DATASET ENTRIES -
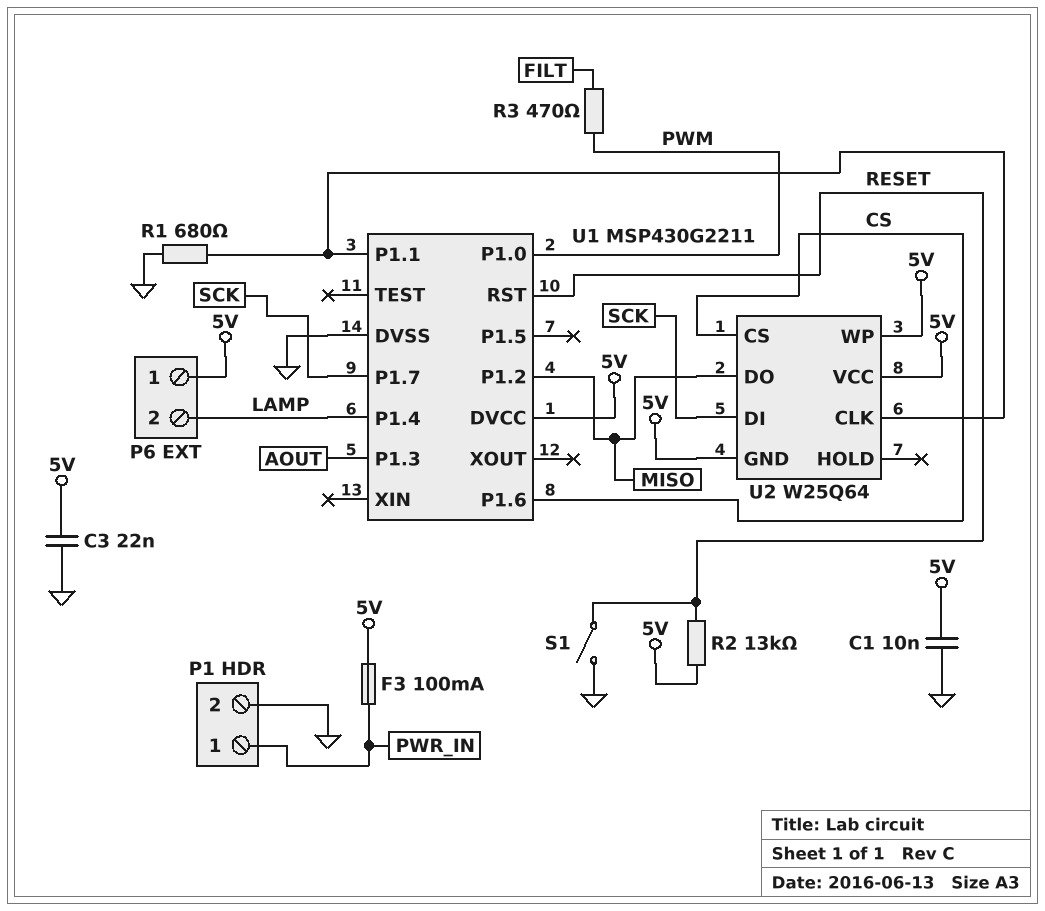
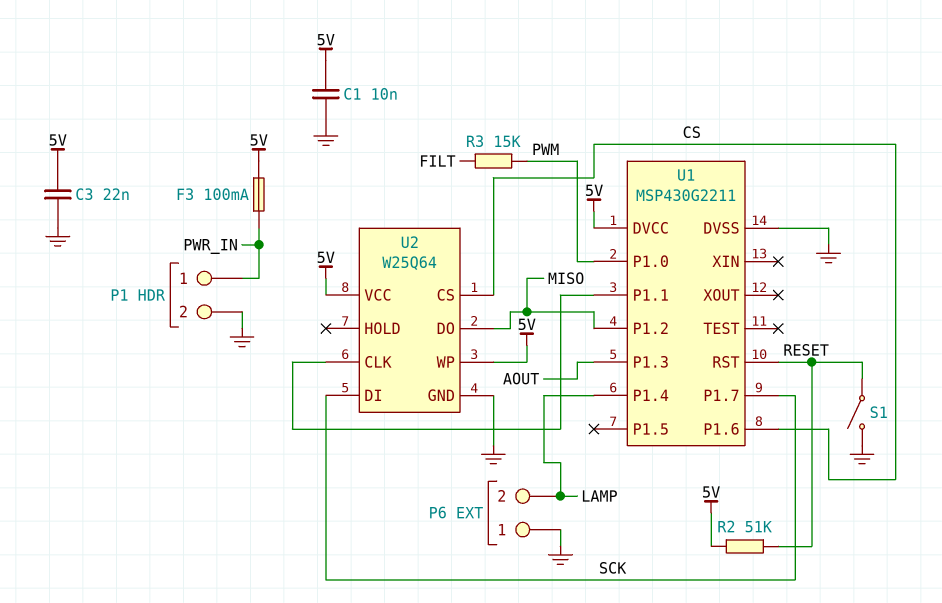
P6 pin 1: 5V -> GND
R1: 680 (GND, U1/P1.1) -> none
R2: 13k (5V, RESET) -> 51k (5V, RESET)
R3: 470 (FILT, PWM) -> 15k (FILT, PWM)
U2 pin GND: 5V -> GND

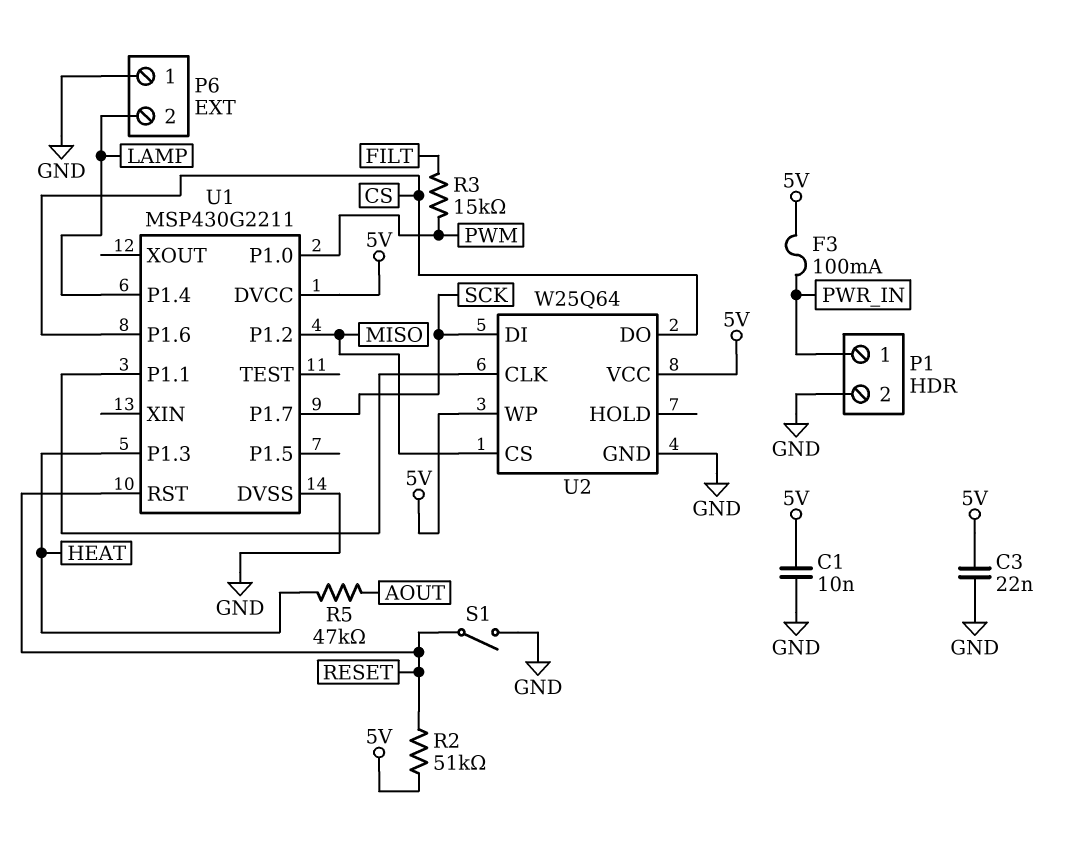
R5: none -> 47k (AOUT, HEAT)
U1 pin P1.3: AOUT -> HEAT
U2 pin CS: CS -> MISO
U2 pin DO: MISO -> CS

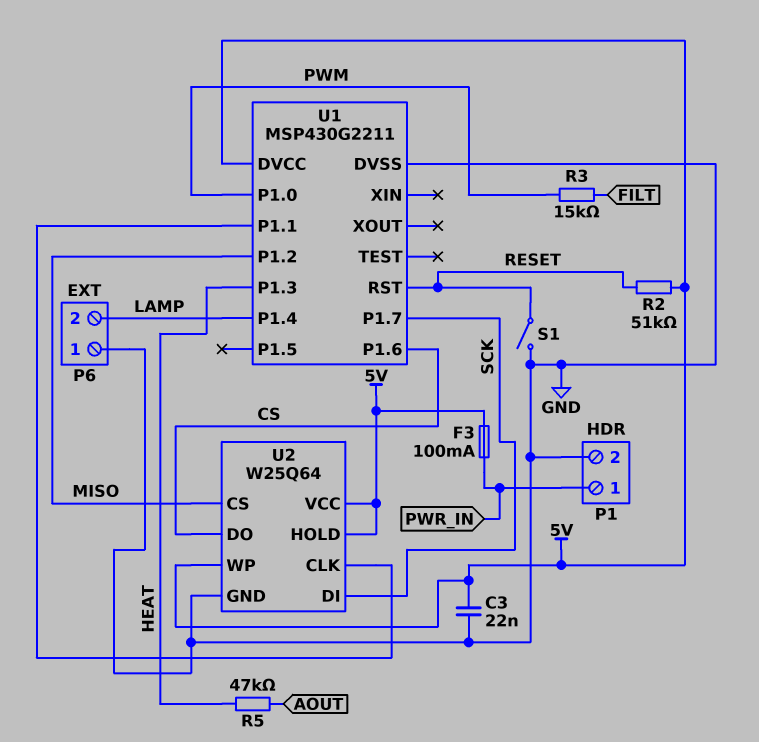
C1: 10nF (5V, GND) -> none
U2 pin HOLD: none -> 5V

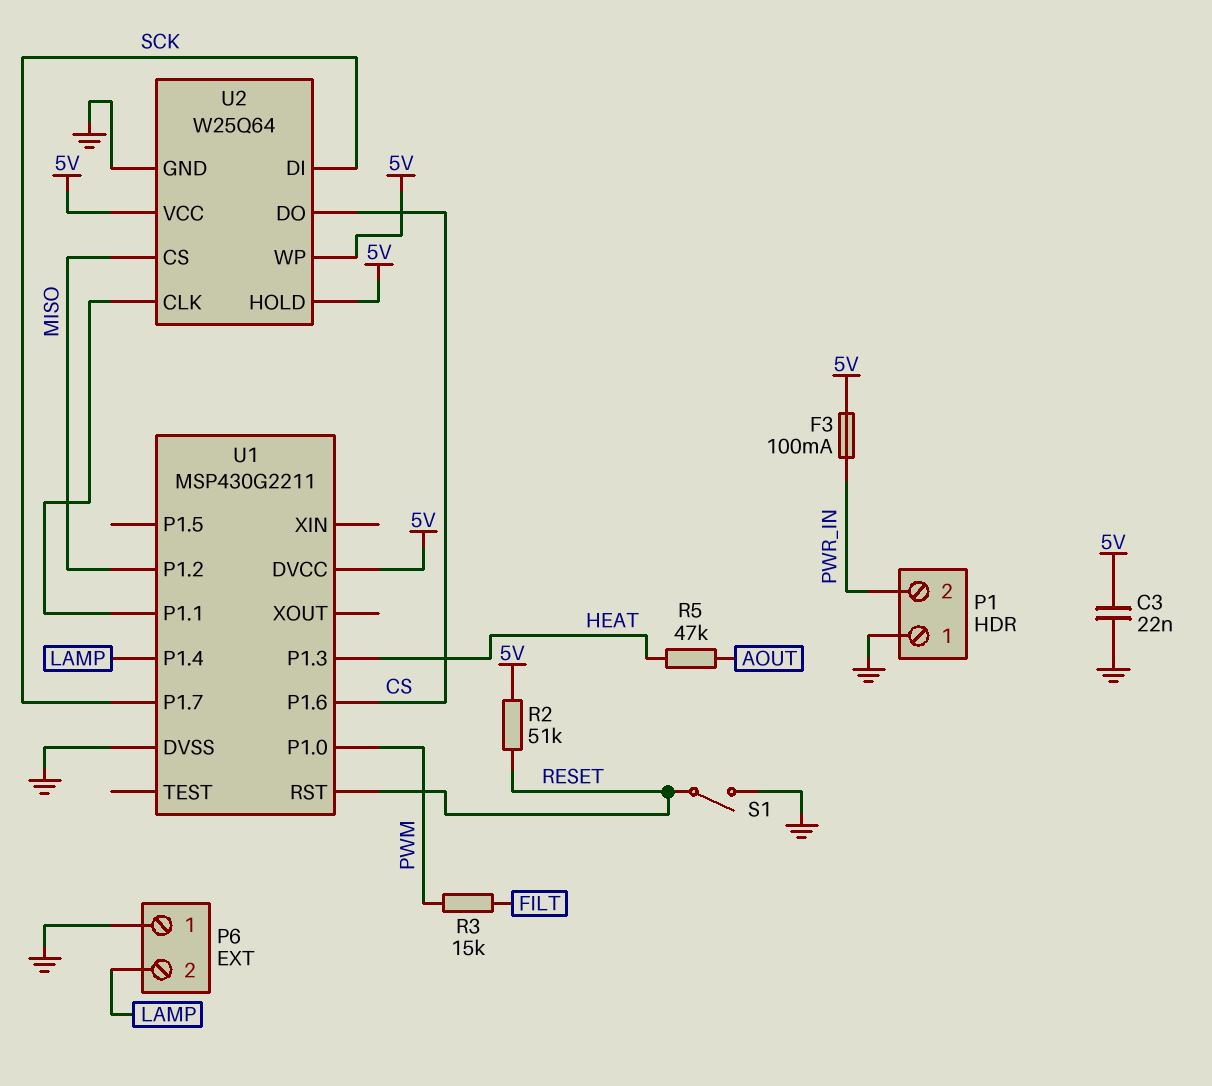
P1 pin 1: PWR_IN -> GND
P1 pin 2: GND -> PWR_IN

HOW TO COMPLETE THIS TASK -
Return nothing except the lines from the line with "R3: 470 (FILT, PWM) -> 15k (FILT, PWM)" through the last line of the records above, copied exactly and without pictures.

ANSWER SPACE -
R3: 470 (FILT, PWM) -> 15k (FILT, PWM)
U2 pin GND: 5V -> GND

R5: none -> 47k (AOUT, HEAT)
U1 pin P1.3: AOUT -> HEAT
U2 pin CS: CS -> MISO
U2 pin DO: MISO -> CS

C1: 10nF (5V, GND) -> none
U2 pin HOLD: none -> 5V

P1 pin 1: PWR_IN -> GND
P1 pin 2: GND -> PWR_IN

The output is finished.